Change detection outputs
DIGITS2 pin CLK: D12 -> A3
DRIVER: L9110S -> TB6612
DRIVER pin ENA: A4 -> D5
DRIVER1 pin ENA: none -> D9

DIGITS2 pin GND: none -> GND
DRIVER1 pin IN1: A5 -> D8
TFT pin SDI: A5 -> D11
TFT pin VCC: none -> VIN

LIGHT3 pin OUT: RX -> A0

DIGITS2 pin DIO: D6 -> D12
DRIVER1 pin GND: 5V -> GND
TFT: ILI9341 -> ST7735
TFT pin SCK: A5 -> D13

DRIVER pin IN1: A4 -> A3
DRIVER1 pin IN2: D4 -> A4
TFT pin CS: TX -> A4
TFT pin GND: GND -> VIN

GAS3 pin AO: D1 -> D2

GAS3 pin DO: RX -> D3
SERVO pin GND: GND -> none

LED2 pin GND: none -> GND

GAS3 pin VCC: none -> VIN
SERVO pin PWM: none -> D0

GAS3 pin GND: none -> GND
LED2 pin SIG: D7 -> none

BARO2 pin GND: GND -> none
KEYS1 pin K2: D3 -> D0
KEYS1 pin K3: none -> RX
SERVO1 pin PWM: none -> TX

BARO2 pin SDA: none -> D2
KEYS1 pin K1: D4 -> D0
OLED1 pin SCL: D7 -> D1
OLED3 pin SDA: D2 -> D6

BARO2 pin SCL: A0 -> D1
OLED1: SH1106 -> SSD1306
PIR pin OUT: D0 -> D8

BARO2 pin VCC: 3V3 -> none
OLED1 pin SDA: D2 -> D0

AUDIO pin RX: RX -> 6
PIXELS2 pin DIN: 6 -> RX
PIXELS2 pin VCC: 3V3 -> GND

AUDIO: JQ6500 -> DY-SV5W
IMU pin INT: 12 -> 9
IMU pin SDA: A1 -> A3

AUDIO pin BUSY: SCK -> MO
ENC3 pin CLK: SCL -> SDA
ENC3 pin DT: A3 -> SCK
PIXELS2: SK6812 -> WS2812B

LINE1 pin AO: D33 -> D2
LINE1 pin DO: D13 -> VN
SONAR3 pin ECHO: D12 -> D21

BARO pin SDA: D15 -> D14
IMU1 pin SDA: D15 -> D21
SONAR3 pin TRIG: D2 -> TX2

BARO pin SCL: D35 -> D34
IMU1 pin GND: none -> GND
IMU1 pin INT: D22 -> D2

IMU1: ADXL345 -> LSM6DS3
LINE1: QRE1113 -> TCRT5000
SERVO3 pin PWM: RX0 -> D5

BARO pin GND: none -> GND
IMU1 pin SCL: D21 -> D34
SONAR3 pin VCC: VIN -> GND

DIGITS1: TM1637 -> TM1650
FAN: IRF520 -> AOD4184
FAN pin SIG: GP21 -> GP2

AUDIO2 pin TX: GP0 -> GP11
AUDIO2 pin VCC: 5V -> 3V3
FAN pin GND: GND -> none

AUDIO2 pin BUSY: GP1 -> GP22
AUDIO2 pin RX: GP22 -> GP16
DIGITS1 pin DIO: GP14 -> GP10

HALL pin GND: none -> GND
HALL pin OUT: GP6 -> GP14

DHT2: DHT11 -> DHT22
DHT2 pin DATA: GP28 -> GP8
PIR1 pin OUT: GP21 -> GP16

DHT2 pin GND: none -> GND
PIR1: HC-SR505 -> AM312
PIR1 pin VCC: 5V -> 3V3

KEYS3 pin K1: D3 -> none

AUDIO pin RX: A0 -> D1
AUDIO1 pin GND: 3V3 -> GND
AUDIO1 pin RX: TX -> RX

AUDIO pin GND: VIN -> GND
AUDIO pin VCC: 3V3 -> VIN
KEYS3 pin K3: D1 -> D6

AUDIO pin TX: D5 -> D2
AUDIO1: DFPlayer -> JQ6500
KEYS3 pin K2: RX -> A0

▸ WHAT IS NEEDED
Find every line in the records that has the word "BUSY". Then report the count alone.

▸ SOLUTION
2